Instructions for the task: Display each line in the rows below that contains the string "kern", treating uppercase and lowercase as different.

-- Begin Dataset rows --

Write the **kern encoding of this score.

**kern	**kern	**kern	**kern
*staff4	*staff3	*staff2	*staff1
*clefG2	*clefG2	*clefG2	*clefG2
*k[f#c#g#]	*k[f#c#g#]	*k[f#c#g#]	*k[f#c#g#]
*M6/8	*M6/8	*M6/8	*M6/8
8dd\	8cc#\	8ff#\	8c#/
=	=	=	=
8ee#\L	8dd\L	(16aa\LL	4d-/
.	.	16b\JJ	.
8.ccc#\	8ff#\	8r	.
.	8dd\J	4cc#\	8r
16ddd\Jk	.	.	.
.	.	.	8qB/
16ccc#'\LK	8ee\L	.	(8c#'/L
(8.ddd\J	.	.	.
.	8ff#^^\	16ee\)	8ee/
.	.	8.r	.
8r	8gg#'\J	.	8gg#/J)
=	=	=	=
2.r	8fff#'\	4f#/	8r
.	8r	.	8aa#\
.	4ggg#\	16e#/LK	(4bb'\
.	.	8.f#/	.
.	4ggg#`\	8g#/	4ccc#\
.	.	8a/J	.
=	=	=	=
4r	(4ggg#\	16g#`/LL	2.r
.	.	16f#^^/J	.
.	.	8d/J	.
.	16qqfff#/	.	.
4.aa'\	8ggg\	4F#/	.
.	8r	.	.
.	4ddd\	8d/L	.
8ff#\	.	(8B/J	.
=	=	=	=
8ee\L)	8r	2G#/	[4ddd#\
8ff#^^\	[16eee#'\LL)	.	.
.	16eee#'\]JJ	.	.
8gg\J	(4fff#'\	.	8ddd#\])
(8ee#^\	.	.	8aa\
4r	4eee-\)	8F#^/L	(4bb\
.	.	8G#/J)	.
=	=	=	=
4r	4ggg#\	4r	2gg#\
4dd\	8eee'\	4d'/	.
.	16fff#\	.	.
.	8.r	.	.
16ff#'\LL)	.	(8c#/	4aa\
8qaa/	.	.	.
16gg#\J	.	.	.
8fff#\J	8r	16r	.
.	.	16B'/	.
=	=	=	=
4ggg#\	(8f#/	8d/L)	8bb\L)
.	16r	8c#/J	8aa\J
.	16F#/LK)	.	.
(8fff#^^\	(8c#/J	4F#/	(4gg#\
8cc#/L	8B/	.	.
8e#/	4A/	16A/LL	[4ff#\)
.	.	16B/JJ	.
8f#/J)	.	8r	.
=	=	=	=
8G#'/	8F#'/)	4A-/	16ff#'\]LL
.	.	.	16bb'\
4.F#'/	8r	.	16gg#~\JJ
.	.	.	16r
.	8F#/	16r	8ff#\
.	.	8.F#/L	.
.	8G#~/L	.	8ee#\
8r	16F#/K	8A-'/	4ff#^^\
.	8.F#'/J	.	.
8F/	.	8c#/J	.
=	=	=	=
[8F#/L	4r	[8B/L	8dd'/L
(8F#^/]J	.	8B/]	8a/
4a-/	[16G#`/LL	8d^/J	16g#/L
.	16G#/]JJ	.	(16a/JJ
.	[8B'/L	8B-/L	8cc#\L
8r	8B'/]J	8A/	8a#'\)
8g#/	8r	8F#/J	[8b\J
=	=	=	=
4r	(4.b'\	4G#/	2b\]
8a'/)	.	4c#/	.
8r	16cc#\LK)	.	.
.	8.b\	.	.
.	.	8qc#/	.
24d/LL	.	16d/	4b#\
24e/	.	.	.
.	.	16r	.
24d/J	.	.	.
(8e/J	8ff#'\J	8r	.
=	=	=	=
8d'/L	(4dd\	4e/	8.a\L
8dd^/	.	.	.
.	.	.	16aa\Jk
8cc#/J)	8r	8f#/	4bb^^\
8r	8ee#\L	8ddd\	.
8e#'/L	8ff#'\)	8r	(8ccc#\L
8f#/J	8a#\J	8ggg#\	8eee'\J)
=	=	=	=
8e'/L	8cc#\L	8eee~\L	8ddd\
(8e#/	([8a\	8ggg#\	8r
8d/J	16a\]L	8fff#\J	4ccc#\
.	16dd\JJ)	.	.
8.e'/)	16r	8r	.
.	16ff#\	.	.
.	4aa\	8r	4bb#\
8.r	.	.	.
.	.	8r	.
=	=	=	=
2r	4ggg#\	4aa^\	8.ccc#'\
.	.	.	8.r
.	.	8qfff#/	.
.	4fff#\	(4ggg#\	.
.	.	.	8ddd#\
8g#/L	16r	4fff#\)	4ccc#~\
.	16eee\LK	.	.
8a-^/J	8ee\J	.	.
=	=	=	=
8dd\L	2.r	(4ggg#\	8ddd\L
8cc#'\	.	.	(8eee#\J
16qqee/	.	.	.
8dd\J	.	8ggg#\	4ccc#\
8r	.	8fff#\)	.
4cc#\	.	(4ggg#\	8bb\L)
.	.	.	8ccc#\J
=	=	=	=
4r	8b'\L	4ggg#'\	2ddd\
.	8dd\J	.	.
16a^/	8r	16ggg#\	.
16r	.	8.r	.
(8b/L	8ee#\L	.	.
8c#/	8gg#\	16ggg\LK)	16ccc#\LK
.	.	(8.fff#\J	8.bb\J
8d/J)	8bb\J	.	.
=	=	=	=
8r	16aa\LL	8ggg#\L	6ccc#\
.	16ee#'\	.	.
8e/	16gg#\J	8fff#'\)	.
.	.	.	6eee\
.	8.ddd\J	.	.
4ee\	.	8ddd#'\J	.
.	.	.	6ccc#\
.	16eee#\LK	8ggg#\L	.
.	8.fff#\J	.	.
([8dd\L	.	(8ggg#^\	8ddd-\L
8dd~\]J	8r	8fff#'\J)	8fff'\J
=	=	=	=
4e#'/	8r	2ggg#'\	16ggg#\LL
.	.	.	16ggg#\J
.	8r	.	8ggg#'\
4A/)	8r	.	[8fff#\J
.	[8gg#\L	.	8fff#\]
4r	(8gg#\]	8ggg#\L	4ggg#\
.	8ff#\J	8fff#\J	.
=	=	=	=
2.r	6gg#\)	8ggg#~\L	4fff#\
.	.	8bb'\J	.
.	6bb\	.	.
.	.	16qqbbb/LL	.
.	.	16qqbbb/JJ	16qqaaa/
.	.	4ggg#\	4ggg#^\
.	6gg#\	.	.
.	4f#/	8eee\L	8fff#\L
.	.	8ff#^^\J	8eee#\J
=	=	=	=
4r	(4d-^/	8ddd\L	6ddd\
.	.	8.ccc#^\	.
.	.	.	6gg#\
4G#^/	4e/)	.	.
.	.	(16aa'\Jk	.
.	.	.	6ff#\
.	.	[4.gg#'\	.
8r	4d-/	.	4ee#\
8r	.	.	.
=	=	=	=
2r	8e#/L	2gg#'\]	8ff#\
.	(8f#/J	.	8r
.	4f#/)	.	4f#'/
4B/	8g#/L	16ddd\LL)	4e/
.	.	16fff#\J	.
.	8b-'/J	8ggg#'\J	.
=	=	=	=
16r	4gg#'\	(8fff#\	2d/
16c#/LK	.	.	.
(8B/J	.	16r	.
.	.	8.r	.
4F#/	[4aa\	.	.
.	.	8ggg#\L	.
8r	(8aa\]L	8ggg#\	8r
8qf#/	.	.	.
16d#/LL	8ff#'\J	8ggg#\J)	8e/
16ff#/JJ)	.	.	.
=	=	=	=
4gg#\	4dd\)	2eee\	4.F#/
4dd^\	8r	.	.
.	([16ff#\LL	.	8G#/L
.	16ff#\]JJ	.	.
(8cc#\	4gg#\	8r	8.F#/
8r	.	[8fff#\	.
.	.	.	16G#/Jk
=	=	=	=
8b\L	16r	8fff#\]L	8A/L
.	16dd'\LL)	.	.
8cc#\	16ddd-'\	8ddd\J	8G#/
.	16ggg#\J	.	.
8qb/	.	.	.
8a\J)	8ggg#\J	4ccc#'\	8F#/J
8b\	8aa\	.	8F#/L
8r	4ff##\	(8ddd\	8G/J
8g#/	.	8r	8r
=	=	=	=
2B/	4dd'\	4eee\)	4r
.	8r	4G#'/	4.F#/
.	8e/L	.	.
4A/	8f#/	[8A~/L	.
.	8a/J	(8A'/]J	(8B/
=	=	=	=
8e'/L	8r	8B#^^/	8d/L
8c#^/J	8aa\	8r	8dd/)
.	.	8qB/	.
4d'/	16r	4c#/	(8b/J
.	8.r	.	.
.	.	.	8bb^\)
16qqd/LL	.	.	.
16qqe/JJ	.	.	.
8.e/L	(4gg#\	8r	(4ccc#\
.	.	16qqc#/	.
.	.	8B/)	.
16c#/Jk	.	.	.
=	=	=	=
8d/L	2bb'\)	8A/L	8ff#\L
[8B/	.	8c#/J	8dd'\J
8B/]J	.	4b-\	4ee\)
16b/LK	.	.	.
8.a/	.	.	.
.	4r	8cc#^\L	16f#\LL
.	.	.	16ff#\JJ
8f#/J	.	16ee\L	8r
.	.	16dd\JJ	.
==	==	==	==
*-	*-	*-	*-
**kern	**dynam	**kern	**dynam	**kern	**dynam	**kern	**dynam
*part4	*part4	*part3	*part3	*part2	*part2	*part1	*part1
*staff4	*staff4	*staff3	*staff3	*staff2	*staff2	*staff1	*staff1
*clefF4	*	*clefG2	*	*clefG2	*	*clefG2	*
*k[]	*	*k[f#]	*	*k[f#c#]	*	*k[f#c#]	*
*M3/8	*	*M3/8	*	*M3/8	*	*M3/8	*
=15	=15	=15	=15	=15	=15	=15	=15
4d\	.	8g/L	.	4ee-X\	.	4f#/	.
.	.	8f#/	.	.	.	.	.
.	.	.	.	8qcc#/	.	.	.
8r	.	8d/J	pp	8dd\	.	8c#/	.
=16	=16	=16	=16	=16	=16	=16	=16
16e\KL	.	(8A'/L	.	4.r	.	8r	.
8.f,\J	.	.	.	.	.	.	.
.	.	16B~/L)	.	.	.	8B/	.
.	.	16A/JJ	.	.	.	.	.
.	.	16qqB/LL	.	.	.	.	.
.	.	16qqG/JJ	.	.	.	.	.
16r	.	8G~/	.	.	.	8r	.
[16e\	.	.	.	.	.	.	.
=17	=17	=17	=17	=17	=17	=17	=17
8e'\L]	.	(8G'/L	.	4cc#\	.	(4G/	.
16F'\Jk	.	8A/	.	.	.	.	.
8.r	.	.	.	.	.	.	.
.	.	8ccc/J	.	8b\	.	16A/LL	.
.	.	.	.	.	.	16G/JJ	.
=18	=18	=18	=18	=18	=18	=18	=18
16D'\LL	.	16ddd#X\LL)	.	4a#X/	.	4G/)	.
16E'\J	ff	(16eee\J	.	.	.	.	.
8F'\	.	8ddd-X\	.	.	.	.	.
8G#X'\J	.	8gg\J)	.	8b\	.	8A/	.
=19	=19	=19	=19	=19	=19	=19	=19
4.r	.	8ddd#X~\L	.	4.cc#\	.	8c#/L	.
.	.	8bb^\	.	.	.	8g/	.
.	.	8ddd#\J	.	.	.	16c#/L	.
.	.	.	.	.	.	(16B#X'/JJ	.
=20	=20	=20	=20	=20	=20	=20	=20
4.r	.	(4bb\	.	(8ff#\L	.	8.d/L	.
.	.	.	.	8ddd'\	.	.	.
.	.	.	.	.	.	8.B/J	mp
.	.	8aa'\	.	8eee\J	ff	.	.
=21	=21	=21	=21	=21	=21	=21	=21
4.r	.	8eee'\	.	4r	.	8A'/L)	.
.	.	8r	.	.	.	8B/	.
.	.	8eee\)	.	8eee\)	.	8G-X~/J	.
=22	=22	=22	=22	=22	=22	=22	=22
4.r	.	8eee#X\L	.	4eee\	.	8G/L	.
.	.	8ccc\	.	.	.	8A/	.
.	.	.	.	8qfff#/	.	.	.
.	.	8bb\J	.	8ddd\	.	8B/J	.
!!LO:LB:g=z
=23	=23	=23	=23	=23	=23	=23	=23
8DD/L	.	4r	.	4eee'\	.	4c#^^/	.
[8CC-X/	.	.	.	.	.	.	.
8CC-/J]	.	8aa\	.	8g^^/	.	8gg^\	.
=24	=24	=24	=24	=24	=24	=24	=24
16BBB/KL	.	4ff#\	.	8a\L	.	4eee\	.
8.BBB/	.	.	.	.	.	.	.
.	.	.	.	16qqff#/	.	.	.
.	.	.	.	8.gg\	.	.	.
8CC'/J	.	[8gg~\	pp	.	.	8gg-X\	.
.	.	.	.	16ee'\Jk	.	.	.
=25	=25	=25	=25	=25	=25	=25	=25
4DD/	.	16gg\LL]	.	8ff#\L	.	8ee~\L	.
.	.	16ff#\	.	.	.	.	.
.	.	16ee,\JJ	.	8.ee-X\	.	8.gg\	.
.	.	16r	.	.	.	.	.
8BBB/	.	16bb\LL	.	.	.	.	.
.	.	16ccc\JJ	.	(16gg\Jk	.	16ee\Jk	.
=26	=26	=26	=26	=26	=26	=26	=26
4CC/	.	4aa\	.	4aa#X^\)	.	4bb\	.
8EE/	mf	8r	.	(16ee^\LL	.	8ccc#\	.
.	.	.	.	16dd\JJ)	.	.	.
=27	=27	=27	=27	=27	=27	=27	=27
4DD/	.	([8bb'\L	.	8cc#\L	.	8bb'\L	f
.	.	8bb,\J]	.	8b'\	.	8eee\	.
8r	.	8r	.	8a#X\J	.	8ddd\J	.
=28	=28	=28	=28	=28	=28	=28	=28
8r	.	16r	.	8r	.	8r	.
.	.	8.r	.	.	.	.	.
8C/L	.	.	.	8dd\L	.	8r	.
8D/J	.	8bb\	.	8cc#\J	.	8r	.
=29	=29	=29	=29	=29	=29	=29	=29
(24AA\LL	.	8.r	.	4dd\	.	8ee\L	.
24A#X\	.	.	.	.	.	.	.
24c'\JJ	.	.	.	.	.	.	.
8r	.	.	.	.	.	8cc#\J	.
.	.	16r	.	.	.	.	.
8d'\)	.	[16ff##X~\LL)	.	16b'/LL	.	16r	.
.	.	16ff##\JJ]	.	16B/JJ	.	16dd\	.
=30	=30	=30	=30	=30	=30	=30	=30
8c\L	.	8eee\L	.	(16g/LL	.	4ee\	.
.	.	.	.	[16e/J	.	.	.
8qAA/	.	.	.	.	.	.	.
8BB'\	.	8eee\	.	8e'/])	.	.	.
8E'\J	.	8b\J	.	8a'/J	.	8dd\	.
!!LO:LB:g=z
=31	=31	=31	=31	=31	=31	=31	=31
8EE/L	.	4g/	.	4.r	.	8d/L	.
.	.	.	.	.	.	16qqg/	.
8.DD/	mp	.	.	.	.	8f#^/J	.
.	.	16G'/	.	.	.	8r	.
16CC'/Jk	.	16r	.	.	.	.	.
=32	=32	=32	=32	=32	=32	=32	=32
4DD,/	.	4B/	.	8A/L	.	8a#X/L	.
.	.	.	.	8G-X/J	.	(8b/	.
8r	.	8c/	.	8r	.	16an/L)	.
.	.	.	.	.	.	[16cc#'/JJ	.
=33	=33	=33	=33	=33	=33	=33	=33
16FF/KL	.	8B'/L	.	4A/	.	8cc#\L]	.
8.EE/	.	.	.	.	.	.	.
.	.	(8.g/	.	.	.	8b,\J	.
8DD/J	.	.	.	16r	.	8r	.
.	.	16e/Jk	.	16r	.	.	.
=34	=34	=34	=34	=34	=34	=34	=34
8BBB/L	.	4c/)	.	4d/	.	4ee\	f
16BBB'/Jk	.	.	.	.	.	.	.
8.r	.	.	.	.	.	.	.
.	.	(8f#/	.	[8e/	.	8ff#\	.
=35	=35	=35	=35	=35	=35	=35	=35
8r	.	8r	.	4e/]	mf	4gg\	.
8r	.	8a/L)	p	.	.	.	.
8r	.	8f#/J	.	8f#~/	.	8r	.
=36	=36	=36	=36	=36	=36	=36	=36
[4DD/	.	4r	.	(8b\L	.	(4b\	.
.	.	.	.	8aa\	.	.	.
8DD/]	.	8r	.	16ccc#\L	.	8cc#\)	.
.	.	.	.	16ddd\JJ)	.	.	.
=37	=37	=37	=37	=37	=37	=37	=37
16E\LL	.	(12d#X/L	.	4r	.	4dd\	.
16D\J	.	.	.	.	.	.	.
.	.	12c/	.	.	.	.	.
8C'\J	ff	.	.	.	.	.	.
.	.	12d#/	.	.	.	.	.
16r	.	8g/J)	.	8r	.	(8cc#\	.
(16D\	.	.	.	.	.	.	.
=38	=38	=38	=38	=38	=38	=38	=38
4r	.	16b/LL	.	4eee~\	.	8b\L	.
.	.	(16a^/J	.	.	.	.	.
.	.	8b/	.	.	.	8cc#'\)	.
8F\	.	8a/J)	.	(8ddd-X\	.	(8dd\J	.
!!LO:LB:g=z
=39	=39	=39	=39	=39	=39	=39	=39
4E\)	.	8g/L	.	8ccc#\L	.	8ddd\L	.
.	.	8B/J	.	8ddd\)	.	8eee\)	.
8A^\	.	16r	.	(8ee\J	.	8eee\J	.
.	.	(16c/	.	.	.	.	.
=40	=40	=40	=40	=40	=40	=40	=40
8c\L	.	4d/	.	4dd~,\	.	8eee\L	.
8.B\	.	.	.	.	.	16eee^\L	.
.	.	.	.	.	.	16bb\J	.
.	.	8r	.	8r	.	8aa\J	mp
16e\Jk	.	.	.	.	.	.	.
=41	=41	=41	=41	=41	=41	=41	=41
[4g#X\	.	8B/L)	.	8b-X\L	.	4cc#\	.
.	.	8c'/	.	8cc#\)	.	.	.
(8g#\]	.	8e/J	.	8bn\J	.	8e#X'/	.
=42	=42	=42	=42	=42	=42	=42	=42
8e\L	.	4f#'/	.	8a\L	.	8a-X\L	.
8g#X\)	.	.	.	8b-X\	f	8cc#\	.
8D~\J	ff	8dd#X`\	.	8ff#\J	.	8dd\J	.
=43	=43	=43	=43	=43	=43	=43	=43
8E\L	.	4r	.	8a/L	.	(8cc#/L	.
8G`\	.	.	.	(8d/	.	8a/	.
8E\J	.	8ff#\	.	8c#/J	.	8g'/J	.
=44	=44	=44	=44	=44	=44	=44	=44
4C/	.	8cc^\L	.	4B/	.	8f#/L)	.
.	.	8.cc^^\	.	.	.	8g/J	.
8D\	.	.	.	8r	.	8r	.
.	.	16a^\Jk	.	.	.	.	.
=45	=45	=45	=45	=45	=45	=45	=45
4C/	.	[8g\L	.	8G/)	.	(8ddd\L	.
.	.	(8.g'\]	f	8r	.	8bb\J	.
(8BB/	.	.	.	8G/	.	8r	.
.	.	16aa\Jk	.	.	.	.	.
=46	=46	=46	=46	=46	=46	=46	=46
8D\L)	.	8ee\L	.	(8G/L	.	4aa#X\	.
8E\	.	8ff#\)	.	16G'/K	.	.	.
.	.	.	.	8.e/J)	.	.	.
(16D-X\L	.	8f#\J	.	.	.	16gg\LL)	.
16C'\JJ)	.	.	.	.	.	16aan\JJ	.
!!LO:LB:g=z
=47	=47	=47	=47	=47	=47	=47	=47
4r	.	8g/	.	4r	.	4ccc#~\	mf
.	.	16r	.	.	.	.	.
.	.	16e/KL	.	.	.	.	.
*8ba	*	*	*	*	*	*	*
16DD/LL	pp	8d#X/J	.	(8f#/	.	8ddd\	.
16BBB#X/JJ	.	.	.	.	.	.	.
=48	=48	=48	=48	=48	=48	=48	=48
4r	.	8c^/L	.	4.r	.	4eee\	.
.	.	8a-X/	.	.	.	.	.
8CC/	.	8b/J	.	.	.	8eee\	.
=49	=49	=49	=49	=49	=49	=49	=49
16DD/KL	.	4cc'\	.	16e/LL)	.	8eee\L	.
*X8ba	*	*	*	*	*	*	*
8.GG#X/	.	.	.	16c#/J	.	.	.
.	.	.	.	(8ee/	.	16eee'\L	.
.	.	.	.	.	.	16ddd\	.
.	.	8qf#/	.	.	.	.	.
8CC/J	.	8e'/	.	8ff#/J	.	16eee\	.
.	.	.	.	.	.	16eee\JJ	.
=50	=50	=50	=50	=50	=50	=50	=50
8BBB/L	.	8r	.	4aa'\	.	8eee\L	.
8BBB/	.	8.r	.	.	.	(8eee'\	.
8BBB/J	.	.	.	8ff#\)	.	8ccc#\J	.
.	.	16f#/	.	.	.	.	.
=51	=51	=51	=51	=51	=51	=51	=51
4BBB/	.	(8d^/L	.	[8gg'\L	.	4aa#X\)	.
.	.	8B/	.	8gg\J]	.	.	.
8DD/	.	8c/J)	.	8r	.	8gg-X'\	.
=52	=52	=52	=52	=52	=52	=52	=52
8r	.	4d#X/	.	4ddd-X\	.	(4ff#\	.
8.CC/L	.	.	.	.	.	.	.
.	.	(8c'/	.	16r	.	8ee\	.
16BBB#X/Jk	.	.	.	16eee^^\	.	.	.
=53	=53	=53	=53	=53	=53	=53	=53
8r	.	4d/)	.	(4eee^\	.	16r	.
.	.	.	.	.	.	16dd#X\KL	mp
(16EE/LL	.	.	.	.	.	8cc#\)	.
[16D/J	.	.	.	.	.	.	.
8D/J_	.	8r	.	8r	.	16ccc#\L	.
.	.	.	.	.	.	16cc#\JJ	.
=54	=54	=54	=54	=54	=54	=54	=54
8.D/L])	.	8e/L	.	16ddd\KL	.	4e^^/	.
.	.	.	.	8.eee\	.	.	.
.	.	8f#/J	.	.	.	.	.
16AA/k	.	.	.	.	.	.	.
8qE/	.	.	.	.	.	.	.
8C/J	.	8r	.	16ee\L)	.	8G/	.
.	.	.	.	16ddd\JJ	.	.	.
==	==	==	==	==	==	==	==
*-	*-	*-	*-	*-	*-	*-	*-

-- End Dataset rows --

Exercise response:
Write the **kern encoding of this score.
**kern	**kern	**kern	**kern
**kern	**dynam	**kern	**dynam	**kern	**dynam	**kern	**dynam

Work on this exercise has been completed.